Task objective: Out of the material that follows, write out exactly the lines from the line with "IC3 pin out: n5 -> +5V" to the line with "K1 pin COIL+: 0V -> VA", both ends included, and no others.

Materials provided:
_ _ _ _

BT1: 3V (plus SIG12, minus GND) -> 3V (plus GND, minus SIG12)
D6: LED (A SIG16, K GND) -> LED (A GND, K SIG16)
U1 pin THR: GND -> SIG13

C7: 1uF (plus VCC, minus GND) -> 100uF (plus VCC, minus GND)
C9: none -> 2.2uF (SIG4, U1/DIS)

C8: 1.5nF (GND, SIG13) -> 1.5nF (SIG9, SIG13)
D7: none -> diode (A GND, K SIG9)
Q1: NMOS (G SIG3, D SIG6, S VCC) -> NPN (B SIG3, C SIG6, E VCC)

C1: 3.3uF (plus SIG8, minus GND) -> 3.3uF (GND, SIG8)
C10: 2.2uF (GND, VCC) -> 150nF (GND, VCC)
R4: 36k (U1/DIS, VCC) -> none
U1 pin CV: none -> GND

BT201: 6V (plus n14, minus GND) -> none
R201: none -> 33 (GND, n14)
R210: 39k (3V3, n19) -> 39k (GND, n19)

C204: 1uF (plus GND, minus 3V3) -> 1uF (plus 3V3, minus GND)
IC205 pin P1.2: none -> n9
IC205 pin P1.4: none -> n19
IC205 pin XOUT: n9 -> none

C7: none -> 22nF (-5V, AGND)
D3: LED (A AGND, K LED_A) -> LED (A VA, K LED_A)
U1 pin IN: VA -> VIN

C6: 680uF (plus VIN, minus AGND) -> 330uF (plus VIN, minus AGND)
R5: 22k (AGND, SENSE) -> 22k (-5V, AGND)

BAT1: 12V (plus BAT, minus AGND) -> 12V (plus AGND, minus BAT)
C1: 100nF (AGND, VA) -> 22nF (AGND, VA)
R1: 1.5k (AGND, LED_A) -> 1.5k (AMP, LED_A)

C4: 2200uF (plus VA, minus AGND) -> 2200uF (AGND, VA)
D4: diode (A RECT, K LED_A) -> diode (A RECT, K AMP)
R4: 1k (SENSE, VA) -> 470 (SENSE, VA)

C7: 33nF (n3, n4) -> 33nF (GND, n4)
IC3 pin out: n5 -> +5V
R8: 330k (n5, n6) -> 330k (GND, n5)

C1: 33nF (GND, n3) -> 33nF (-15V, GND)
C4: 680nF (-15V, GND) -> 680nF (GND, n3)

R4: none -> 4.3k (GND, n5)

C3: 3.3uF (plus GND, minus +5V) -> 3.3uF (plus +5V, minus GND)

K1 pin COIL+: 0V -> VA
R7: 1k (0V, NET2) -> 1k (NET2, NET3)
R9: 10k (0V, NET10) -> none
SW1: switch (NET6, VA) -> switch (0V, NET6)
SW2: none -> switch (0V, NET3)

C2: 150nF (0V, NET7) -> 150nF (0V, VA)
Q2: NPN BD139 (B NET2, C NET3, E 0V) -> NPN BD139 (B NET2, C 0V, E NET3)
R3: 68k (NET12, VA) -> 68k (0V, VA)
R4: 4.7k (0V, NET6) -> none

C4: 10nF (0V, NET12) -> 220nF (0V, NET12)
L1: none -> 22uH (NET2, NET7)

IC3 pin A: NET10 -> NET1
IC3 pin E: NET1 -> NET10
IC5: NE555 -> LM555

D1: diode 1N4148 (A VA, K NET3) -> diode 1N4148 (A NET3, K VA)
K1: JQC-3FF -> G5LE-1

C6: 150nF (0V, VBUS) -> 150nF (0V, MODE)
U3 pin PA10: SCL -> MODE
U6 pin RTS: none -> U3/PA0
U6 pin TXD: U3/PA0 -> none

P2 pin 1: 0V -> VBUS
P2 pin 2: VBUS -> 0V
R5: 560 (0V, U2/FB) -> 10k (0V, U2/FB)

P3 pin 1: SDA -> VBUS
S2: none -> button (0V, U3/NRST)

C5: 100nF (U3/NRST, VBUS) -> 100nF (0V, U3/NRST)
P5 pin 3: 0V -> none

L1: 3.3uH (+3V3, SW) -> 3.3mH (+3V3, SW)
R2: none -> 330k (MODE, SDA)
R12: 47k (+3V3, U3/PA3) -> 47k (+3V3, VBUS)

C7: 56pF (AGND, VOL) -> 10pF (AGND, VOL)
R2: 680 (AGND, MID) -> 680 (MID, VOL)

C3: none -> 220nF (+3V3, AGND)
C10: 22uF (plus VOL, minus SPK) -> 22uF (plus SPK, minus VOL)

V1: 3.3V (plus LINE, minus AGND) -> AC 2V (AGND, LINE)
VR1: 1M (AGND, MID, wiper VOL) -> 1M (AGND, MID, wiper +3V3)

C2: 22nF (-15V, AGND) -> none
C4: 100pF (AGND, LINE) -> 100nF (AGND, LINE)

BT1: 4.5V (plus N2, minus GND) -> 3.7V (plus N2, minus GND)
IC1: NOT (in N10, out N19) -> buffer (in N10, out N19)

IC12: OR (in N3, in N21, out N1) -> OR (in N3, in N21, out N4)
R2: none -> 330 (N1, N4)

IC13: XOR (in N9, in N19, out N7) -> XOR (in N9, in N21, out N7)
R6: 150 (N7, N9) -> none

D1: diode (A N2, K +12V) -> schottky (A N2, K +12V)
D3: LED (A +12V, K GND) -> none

_ _ _ _

Output below:
IC3 pin out: n5 -> +5V
R8: 330k (n5, n6) -> 330k (GND, n5)

C1: 33nF (GND, n3) -> 33nF (-15V, GND)
C4: 680nF (-15V, GND) -> 680nF (GND, n3)

R4: none -> 4.3k (GND, n5)

C3: 3.3uF (plus GND, minus +5V) -> 3.3uF (plus +5V, minus GND)

K1 pin COIL+: 0V -> VA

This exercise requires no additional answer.